* Given information:
++++++++++++++++++++

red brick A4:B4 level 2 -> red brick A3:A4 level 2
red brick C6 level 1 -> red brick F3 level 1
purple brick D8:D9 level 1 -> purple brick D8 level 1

++++++++++++++++++++

Write out the lines above from the one containing "red brick C6 level 1 -> red brick F3 level 1" through the last, exactly as they are.

* Finished exercise:
red brick C6 level 1 -> red brick F3 level 1
purple brick D8:D9 level 1 -> purple brick D8 level 1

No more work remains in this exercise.